#### DATA PROVIDED
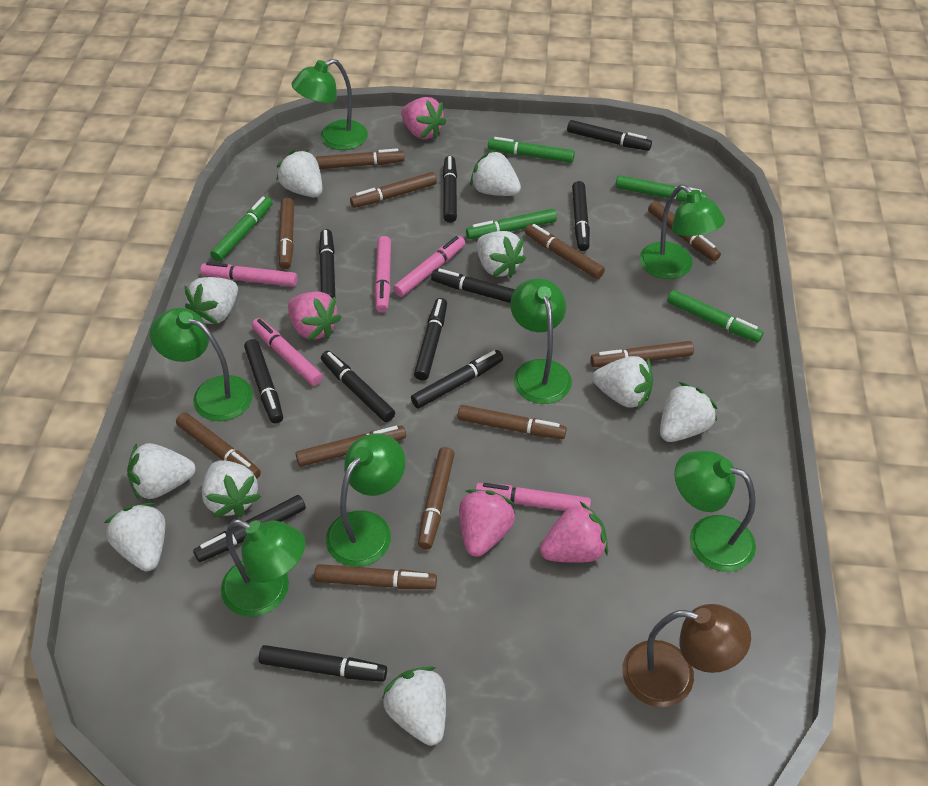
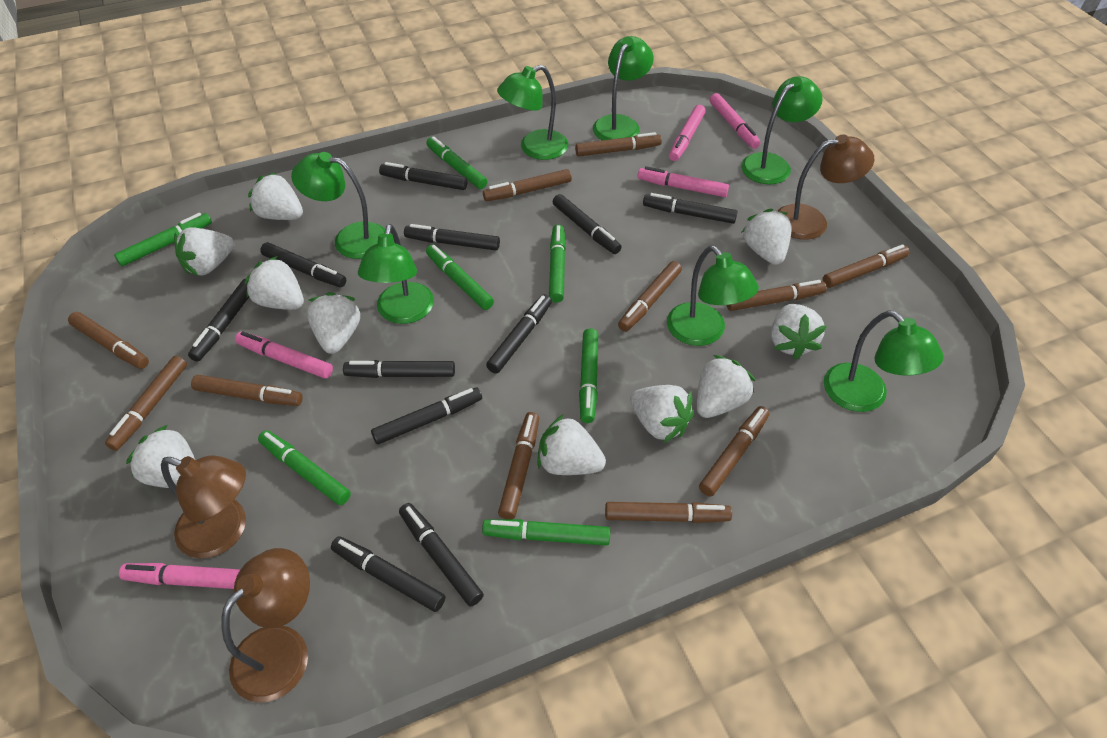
brown lamp: 1 -> 3
green marker: 5 -> 7
pink strawberry: 4 -> 0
########
DESCRIPTION OF THE TASK: Reproduce the entire listing exactly, except for any pictures it contains.

RESPONSE:
brown lamp: 1 -> 3
green marker: 5 -> 7
pink strawberry: 4 -> 0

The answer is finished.